Task objective: Only one stretch of the data below is wanted: the lines from the one with "D1: LED (A W14, K" through the one with "S101: switch (GND, IC101/RST)", repeated exactly.
►
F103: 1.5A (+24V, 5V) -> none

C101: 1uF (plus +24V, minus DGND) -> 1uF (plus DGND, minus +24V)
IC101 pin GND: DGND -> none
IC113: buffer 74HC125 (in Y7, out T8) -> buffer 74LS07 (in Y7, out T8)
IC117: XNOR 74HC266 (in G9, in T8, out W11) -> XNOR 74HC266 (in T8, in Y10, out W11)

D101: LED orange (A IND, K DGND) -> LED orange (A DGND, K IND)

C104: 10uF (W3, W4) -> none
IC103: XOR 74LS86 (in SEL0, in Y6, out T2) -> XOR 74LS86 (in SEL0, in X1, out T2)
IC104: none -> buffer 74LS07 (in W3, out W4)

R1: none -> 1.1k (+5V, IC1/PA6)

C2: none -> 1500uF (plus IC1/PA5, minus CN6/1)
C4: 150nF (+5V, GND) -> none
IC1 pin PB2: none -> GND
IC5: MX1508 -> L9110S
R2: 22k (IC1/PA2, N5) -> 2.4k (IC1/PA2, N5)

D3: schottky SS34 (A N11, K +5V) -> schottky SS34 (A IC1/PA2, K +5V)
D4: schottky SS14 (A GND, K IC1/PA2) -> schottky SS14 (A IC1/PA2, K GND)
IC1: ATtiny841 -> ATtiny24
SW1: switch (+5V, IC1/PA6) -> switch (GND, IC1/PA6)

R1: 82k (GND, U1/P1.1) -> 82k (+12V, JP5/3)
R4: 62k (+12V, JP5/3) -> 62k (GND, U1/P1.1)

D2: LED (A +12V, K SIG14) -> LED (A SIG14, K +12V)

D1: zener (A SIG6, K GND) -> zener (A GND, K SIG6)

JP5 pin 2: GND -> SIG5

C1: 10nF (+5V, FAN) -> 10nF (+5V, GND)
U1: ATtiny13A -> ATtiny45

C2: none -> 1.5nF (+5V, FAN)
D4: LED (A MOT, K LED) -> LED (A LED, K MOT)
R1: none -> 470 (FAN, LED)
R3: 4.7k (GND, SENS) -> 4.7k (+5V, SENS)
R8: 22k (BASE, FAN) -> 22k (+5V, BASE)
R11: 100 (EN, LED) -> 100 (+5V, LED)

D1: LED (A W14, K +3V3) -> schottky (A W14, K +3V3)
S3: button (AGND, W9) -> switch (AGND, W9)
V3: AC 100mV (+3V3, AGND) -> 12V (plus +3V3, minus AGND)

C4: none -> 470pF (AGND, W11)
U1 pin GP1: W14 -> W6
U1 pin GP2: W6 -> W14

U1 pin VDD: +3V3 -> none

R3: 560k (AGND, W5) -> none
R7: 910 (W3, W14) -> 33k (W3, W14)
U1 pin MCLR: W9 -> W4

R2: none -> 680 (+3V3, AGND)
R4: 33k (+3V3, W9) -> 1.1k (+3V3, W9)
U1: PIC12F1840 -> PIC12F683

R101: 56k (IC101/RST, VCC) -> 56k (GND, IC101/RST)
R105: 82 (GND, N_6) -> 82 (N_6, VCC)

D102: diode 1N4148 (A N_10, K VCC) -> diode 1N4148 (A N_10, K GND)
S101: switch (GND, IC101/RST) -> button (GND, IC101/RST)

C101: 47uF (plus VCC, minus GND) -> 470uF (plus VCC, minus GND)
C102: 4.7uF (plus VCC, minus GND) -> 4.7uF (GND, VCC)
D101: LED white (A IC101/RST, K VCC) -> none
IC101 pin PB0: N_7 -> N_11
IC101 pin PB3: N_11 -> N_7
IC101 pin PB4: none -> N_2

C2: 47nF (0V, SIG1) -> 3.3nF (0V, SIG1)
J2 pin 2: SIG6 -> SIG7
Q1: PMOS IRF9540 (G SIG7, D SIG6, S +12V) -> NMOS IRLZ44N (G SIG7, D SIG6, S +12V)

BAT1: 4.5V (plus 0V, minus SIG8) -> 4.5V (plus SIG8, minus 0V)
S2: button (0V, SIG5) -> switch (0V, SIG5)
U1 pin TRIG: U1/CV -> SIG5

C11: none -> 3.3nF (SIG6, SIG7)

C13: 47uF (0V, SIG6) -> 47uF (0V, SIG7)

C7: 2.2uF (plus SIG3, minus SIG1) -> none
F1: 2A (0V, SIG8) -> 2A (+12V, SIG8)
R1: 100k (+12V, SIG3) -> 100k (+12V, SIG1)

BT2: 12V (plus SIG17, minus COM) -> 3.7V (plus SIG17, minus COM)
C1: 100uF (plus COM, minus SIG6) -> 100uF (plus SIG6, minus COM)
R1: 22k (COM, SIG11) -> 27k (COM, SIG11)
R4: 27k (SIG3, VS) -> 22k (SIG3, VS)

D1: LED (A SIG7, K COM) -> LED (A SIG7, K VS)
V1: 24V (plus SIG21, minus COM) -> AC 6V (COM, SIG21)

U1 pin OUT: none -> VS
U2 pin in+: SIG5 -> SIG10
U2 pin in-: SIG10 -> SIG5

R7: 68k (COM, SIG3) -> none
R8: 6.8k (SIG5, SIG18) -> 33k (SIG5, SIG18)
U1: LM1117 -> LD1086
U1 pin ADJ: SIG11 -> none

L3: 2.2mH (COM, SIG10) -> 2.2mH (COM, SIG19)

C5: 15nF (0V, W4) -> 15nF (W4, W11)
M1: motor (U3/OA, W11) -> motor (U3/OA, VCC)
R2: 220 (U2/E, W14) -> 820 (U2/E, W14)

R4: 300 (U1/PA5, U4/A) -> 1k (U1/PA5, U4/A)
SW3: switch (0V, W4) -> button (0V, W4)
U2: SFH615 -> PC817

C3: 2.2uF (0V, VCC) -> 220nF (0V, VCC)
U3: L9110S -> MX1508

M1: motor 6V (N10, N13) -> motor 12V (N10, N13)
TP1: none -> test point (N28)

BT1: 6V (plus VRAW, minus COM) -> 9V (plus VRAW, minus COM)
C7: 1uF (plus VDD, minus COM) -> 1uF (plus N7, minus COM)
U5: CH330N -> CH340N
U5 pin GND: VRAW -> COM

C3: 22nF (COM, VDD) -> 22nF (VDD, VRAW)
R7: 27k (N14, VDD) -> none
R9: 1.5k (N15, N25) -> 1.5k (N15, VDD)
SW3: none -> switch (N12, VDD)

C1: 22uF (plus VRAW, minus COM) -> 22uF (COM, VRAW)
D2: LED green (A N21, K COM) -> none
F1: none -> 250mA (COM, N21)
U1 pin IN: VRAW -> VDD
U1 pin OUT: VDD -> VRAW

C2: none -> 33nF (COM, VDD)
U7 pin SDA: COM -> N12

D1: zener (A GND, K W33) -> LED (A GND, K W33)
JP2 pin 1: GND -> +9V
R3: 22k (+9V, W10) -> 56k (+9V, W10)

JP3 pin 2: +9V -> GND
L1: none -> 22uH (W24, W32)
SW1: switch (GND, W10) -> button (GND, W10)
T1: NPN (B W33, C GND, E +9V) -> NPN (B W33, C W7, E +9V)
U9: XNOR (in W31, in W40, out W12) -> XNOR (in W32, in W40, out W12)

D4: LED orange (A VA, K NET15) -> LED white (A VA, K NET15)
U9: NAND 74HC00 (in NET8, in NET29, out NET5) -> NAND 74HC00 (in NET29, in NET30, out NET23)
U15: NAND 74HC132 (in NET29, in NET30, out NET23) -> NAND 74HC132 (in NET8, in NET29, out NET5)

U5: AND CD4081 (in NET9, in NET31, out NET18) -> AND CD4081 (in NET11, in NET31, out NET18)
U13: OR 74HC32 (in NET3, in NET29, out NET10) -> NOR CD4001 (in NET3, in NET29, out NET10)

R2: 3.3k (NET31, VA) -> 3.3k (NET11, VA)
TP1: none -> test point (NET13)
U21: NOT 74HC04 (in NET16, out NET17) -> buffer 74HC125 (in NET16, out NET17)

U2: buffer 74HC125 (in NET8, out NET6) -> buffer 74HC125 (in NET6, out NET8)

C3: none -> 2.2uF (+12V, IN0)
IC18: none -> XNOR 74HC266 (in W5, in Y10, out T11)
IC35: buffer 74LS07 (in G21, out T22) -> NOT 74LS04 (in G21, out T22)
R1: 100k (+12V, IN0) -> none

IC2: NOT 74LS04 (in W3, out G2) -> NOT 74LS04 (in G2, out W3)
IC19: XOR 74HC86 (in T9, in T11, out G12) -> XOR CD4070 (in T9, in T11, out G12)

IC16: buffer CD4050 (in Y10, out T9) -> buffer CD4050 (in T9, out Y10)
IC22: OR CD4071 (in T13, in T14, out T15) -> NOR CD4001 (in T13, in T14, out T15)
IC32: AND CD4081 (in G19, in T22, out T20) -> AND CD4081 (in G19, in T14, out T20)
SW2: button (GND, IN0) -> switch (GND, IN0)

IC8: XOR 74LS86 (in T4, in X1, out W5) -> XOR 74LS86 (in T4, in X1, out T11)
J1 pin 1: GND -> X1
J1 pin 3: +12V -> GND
◄
Task response:
D1: LED (A W14, K +3V3) -> schottky (A W14, K +3V3)
S3: button (AGND, W9) -> switch (AGND, W9)
V3: AC 100mV (+3V3, AGND) -> 12V (plus +3V3, minus AGND)

C4: none -> 470pF (AGND, W11)
U1 pin GP1: W14 -> W6
U1 pin GP2: W6 -> W14

U1 pin VDD: +3V3 -> none

R3: 560k (AGND, W5) -> none
R7: 910 (W3, W14) -> 33k (W3, W14)
U1 pin MCLR: W9 -> W4

R2: none -> 680 (+3V3, AGND)
R4: 33k (+3V3, W9) -> 1.1k (+3V3, W9)
U1: PIC12F1840 -> PIC12F683

R101: 56k (IC101/RST, VCC) -> 56k (GND, IC101/RST)
R105: 82 (GND, N_6) -> 82 (N_6, VCC)

D102: diode 1N4148 (A N_10, K VCC) -> diode 1N4148 (A N_10, K GND)
S101: switch (GND, IC101/RST) -> button (GND, IC101/RST)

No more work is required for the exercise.